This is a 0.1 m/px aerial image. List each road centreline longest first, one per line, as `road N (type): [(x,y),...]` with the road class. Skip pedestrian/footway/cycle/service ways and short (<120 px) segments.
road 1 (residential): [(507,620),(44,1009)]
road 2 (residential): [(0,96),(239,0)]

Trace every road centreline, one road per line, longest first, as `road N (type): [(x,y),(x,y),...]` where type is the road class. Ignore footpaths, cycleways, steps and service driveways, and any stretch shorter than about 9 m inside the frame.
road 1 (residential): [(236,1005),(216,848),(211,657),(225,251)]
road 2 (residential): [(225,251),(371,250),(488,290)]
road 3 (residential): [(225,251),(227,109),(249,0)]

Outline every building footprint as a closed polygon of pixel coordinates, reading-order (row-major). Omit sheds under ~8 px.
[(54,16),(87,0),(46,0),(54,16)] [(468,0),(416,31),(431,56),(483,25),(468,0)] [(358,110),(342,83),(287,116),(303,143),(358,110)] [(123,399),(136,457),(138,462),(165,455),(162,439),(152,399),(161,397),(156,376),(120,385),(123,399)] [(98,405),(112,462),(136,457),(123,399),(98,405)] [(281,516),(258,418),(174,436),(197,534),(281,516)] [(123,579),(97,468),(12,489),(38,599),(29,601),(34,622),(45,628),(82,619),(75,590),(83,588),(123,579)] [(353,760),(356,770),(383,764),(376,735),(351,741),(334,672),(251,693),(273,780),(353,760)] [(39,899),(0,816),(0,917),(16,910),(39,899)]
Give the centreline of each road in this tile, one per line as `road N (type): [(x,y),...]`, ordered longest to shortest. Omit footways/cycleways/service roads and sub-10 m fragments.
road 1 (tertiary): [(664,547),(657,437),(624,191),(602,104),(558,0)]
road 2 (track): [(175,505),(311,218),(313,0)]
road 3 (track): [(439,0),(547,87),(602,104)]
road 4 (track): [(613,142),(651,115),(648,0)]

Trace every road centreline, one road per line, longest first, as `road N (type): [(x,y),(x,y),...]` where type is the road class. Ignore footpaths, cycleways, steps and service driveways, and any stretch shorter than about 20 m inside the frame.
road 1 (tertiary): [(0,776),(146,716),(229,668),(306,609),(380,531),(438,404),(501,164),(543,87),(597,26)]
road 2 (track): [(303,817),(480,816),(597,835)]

WHAT IS EXPECTED. Write out the data above once more, exactly as it stands.

SOLUTION FOR THIS EXERCISE.
This is a 0.1 m/px aerial image. List each road centreline longest first, one per line, as `road N (type): [(x,y),...]` with the road class. Skip pedestrian/footway/cycle/service ways and short (<120 px) segments.
road 1 (residential): [(507,620),(44,1009)]
road 2 (residential): [(0,96),(239,0)]

Trace every road centreline, one road per line, longest first, as `road N (type): [(x,y),(x,y),...]` where type is the road class. Ignore footpaths, cycleways, steps and service driveways, and any stretch shorter than about 9 m inside the frame.
road 1 (residential): [(236,1005),(216,848),(211,657),(225,251)]
road 2 (residential): [(225,251),(371,250),(488,290)]
road 3 (residential): [(225,251),(227,109),(249,0)]

Outline every building footprint as a closed polygon of pixel coordinates, reading-order (row-major). Omit sheds under ~8 px.
[(54,16),(87,0),(46,0),(54,16)] [(468,0),(416,31),(431,56),(483,25),(468,0)] [(358,110),(342,83),(287,116),(303,143),(358,110)] [(123,399),(136,457),(138,462),(165,455),(162,439),(152,399),(161,397),(156,376),(120,385),(123,399)] [(98,405),(112,462),(136,457),(123,399),(98,405)] [(281,516),(258,418),(174,436),(197,534),(281,516)] [(123,579),(97,468),(12,489),(38,599),(29,601),(34,622),(45,628),(82,619),(75,590),(83,588),(123,579)] [(353,760),(356,770),(383,764),(376,735),(351,741),(334,672),(251,693),(273,780),(353,760)] [(39,899),(0,816),(0,917),(16,910),(39,899)]
Give the centreline of each road in this tile, one per line as `road N (type): [(x,y),...]`, ordered longest to shortest. Omit footways/cycleways/service roads and sub-10 m fragments.
road 1 (tertiary): [(664,547),(657,437),(624,191),(602,104),(558,0)]
road 2 (track): [(175,505),(311,218),(313,0)]
road 3 (track): [(439,0),(547,87),(602,104)]
road 4 (track): [(613,142),(651,115),(648,0)]

Trace every road centreline, one road per line, longest first, as `road N (type): [(x,y),(x,y),...]` where type is the road class. Ignore footpaths, cycleways, steps and service driveways, and any stretch shorter than about 20 m inside the frame.
road 1 (tertiary): [(0,776),(146,716),(229,668),(306,609),(380,531),(438,404),(501,164),(543,87),(597,26)]
road 2 (track): [(303,817),(480,816),(597,835)]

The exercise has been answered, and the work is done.